(Material provided begins)

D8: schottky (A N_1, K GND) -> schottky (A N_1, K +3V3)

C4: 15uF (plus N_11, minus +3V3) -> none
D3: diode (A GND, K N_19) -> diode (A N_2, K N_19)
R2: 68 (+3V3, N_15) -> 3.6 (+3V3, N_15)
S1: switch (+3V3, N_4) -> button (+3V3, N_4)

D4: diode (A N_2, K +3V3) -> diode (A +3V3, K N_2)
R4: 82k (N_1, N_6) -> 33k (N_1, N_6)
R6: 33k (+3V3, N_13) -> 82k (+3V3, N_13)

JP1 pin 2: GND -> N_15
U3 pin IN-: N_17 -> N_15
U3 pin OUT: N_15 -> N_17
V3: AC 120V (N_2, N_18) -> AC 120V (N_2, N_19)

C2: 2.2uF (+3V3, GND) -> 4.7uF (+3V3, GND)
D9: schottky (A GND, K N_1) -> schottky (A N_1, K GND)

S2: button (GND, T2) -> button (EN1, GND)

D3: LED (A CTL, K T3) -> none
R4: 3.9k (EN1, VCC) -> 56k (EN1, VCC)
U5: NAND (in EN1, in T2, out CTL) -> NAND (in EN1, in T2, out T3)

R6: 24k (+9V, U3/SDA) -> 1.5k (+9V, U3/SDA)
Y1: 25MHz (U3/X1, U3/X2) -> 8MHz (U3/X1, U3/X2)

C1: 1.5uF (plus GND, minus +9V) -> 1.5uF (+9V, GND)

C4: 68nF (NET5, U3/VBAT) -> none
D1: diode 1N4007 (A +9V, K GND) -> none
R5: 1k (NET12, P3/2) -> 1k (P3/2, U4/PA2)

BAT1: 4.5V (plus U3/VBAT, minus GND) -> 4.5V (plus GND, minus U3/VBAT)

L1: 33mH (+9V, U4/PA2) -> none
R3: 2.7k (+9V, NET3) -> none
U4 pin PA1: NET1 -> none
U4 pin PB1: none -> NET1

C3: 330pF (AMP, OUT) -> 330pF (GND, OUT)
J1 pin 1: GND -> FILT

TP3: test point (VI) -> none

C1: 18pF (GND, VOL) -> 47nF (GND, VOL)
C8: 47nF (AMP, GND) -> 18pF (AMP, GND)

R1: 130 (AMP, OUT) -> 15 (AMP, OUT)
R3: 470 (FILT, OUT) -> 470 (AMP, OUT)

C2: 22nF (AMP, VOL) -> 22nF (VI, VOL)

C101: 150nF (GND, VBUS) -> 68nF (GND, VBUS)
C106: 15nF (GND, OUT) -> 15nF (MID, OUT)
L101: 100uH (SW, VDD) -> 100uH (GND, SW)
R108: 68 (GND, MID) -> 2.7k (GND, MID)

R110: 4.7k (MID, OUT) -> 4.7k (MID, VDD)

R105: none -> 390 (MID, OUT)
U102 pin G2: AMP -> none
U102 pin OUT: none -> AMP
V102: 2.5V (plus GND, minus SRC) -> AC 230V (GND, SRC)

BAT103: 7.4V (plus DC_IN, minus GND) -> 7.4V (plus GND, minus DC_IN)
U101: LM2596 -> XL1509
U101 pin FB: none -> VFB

(Material provided ends)

» **Work instruction**
Up to and including the line with "R3: 2.7k (+9V, NET3) -> none", transcribe the entries above exactly, starting from their first line.

» **Answer to this task**
D8: schottky (A N_1, K GND) -> schottky (A N_1, K +3V3)

C4: 15uF (plus N_11, minus +3V3) -> none
D3: diode (A GND, K N_19) -> diode (A N_2, K N_19)
R2: 68 (+3V3, N_15) -> 3.6 (+3V3, N_15)
S1: switch (+3V3, N_4) -> button (+3V3, N_4)

D4: diode (A N_2, K +3V3) -> diode (A +3V3, K N_2)
R4: 82k (N_1, N_6) -> 33k (N_1, N_6)
R6: 33k (+3V3, N_13) -> 82k (+3V3, N_13)

JP1 pin 2: GND -> N_15
U3 pin IN-: N_17 -> N_15
U3 pin OUT: N_15 -> N_17
V3: AC 120V (N_2, N_18) -> AC 120V (N_2, N_19)

C2: 2.2uF (+3V3, GND) -> 4.7uF (+3V3, GND)
D9: schottky (A GND, K N_1) -> schottky (A N_1, K GND)

S2: button (GND, T2) -> button (EN1, GND)

D3: LED (A CTL, K T3) -> none
R4: 3.9k (EN1, VCC) -> 56k (EN1, VCC)
U5: NAND (in EN1, in T2, out CTL) -> NAND (in EN1, in T2, out T3)

R6: 24k (+9V, U3/SDA) -> 1.5k (+9V, U3/SDA)
Y1: 25MHz (U3/X1, U3/X2) -> 8MHz (U3/X1, U3/X2)

C1: 1.5uF (plus GND, minus +9V) -> 1.5uF (+9V, GND)

C4: 68nF (NET5, U3/VBAT) -> none
D1: diode 1N4007 (A +9V, K GND) -> none
R5: 1k (NET12, P3/2) -> 1k (P3/2, U4/PA2)

BAT1: 4.5V (plus U3/VBAT, minus GND) -> 4.5V (plus GND, minus U3/VBAT)

L1: 33mH (+9V, U4/PA2) -> none
R3: 2.7k (+9V, NET3) -> none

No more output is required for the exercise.